▶ _Work order_: Exactly as written, print each record in the listing.

▶ _Excerpted records_:
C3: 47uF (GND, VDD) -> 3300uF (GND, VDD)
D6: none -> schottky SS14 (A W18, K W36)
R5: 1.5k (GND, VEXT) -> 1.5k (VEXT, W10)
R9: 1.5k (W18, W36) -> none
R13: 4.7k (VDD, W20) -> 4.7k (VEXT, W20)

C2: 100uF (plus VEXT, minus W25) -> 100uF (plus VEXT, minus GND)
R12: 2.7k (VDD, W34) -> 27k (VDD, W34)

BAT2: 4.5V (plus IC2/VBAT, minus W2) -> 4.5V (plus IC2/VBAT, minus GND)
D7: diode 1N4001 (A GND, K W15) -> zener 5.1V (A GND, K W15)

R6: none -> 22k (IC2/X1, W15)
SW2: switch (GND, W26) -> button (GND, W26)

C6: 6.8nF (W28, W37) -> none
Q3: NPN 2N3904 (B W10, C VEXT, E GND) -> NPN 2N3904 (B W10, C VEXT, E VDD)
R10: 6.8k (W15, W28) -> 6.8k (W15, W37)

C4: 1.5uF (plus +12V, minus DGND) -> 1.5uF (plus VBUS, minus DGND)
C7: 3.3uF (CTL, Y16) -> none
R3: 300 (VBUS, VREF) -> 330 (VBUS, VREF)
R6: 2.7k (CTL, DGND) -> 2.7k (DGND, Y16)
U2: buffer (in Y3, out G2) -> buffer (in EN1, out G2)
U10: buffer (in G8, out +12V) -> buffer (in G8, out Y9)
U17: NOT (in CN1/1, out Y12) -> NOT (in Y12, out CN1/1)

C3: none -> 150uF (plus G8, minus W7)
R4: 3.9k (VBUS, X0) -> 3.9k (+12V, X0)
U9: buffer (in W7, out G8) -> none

▶ _Response below_:
C3: 47uF (GND, VDD) -> 3300uF (GND, VDD)
D6: none -> schottky SS14 (A W18, K W36)
R5: 1.5k (GND, VEXT) -> 1.5k (VEXT, W10)
R9: 1.5k (W18, W36) -> none
R13: 4.7k (VDD, W20) -> 4.7k (VEXT, W20)

C2: 100uF (plus VEXT, minus W25) -> 100uF (plus VEXT, minus GND)
R12: 2.7k (VDD, W34) -> 27k (VDD, W34)

BAT2: 4.5V (plus IC2/VBAT, minus W2) -> 4.5V (plus IC2/VBAT, minus GND)
D7: diode 1N4001 (A GND, K W15) -> zener 5.1V (A GND, K W15)

R6: none -> 22k (IC2/X1, W15)
SW2: switch (GND, W26) -> button (GND, W26)

C6: 6.8nF (W28, W37) -> none
Q3: NPN 2N3904 (B W10, C VEXT, E GND) -> NPN 2N3904 (B W10, C VEXT, E VDD)
R10: 6.8k (W15, W28) -> 6.8k (W15, W37)

C4: 1.5uF (plus +12V, minus DGND) -> 1.5uF (plus VBUS, minus DGND)
C7: 3.3uF (CTL, Y16) -> none
R3: 300 (VBUS, VREF) -> 330 (VBUS, VREF)
R6: 2.7k (CTL, DGND) -> 2.7k (DGND, Y16)
U2: buffer (in Y3, out G2) -> buffer (in EN1, out G2)
U10: buffer (in G8, out +12V) -> buffer (in G8, out Y9)
U17: NOT (in CN1/1, out Y12) -> NOT (in Y12, out CN1/1)

C3: none -> 150uF (plus G8, minus W7)
R4: 3.9k (VBUS, X0) -> 3.9k (+12V, X0)
U9: buffer (in W7, out G8) -> none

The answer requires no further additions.